*Dataset extract:*
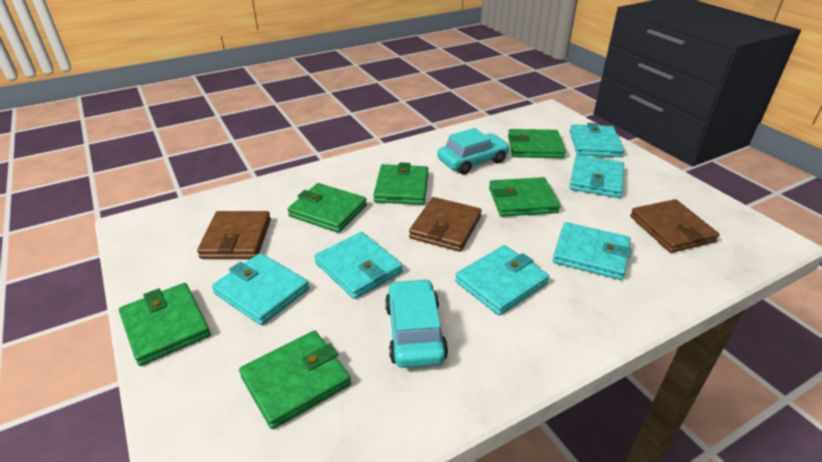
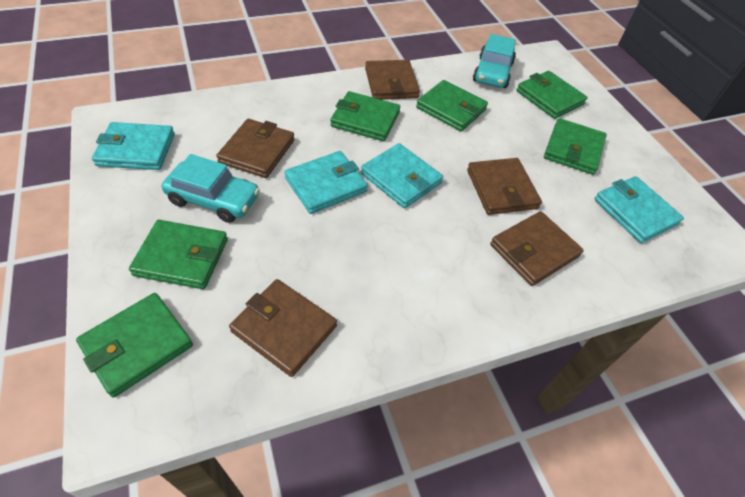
brown wallet: 3 -> 5
turquoise wallet: 6 -> 4

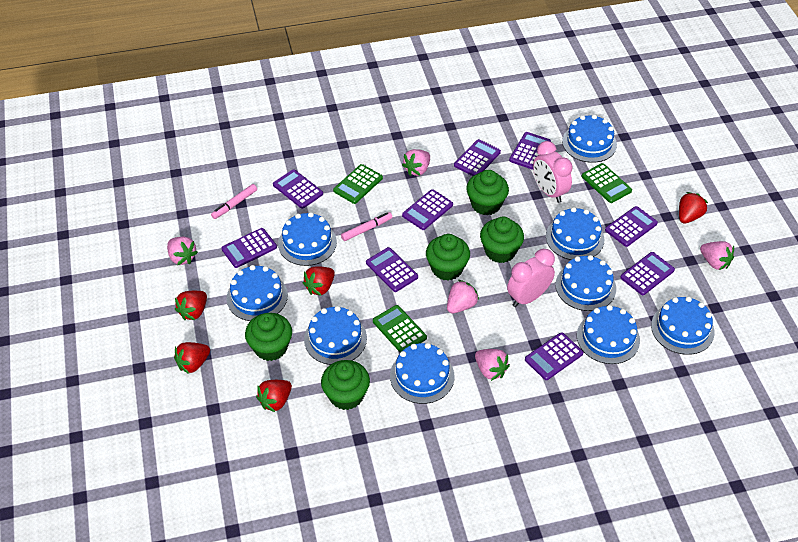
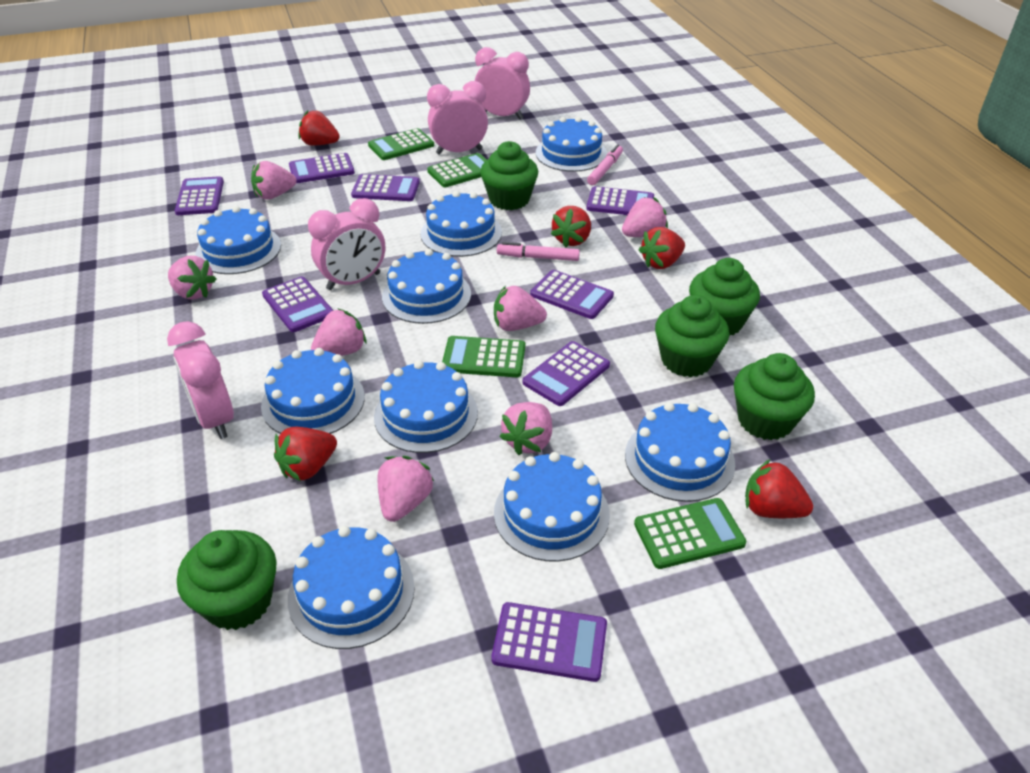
green calculator: 3 -> 4
pink clock: 2 -> 4
pink strawberry: 5 -> 7
purple calculator: 9 -> 8

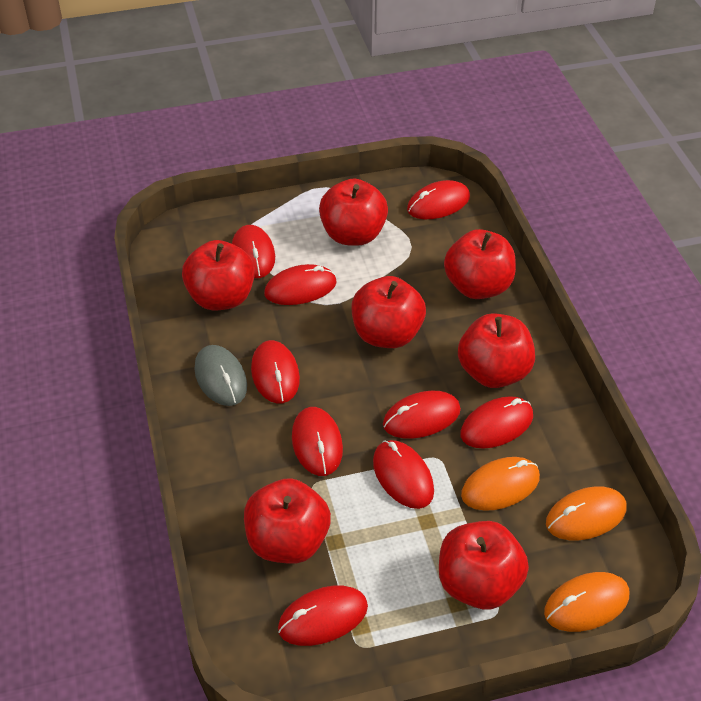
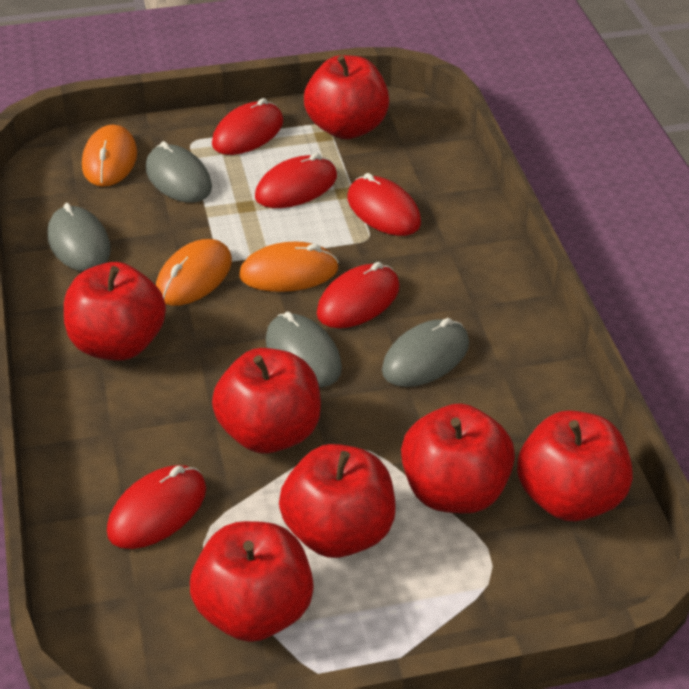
grey mouse: 1 -> 4
red mouse: 9 -> 5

*Work order:*
Skip the pictures and transcribe the rest of the records exactly.

*Exercise solution:*
brown wallet: 3 -> 5
turquoise wallet: 6 -> 4

green calculator: 3 -> 4
pink clock: 2 -> 4
pink strawberry: 5 -> 7
purple calculator: 9 -> 8

grey mouse: 1 -> 4
red mouse: 9 -> 5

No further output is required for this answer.